> **EXERCISE BRIEF**: Reproduce the whole listing exactly and let no picture into the copy.

> **DATASET EXTRACT**:
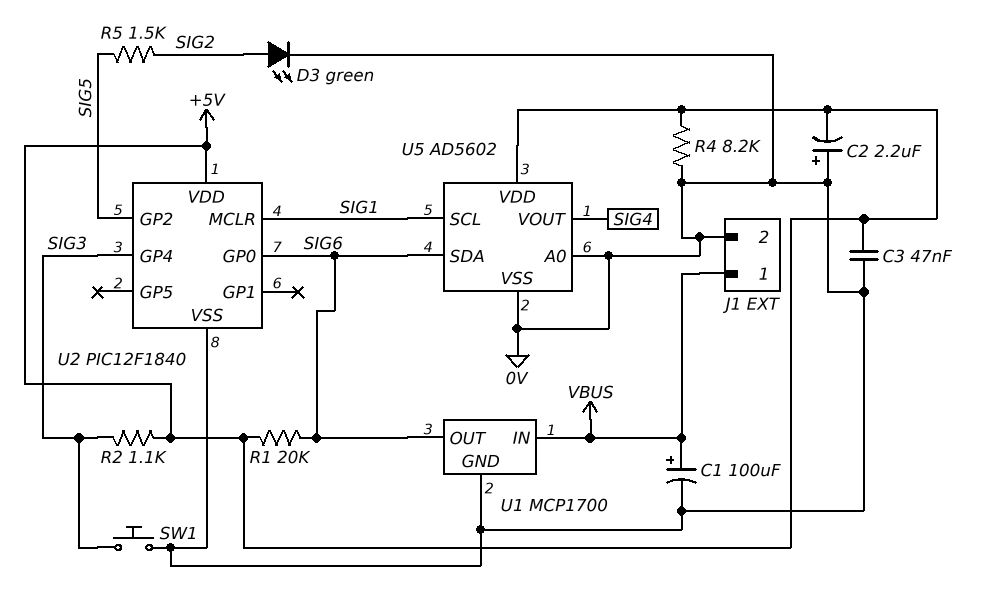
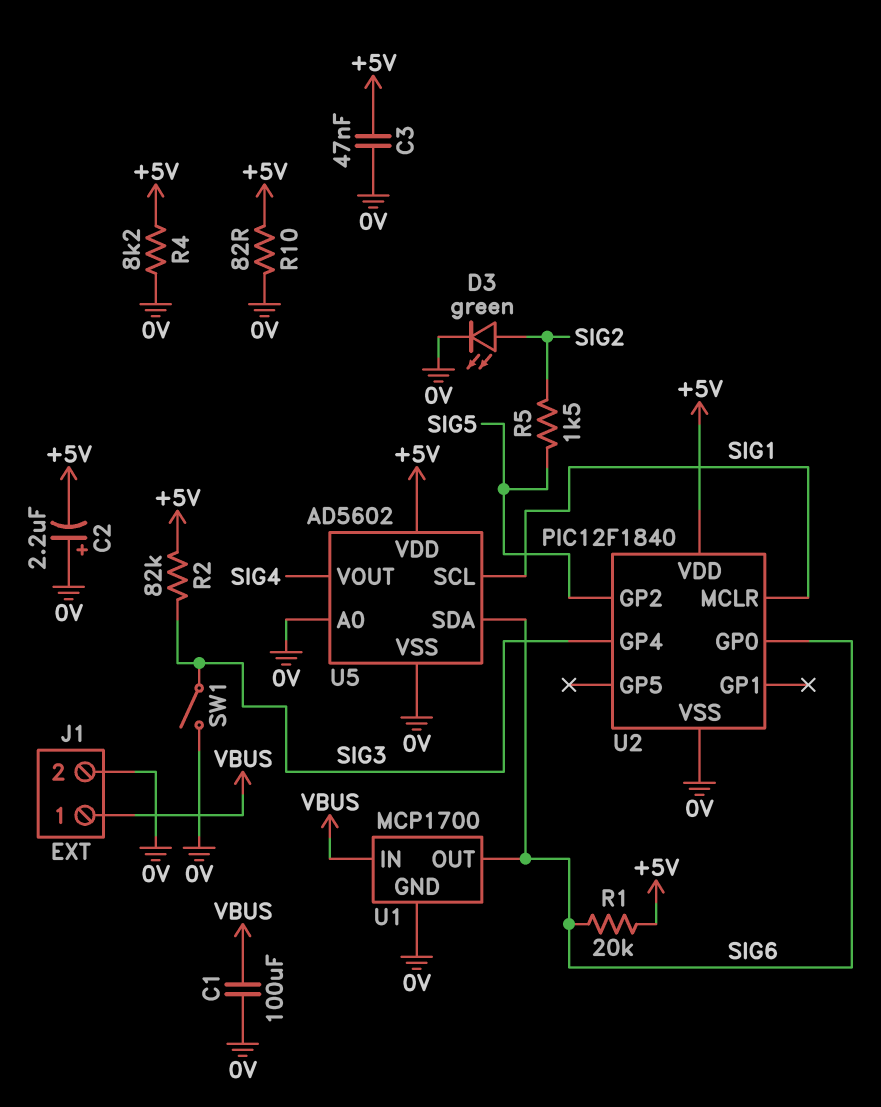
C1: 100uF (plus VBUS, minus 0V) -> 100uF (0V, VBUS)
R2: 1.1k (+5V, SIG3) -> 82k (+5V, SIG3)
R10: none -> 82 (+5V, 0V)
SW1: button (0V, SIG3) -> switch (0V, SIG3)

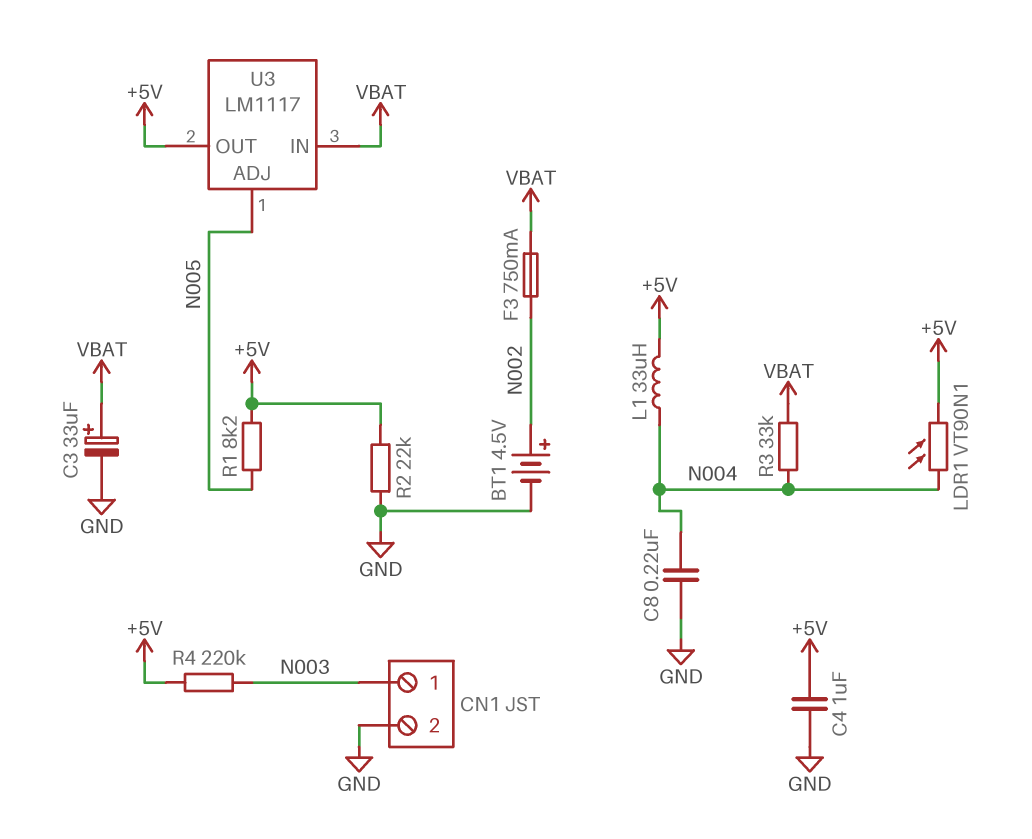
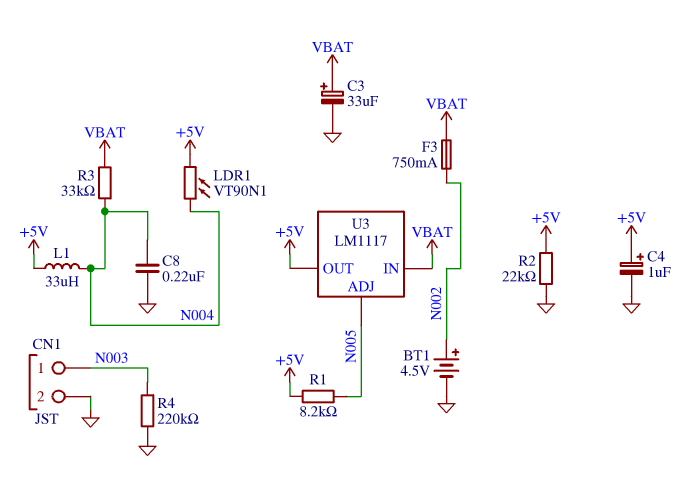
C4: 1uF (+5V, GND) -> 1uF (plus +5V, minus GND)
R4: 220k (+5V, N003) -> 220k (GND, N003)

> **OUTPUT FOR THIS TASK**:
C1: 100uF (plus VBUS, minus 0V) -> 100uF (0V, VBUS)
R2: 1.1k (+5V, SIG3) -> 82k (+5V, SIG3)
R10: none -> 82 (+5V, 0V)
SW1: button (0V, SIG3) -> switch (0V, SIG3)

C4: 1uF (+5V, GND) -> 1uF (plus +5V, minus GND)
R4: 220k (+5V, N003) -> 220k (GND, N003)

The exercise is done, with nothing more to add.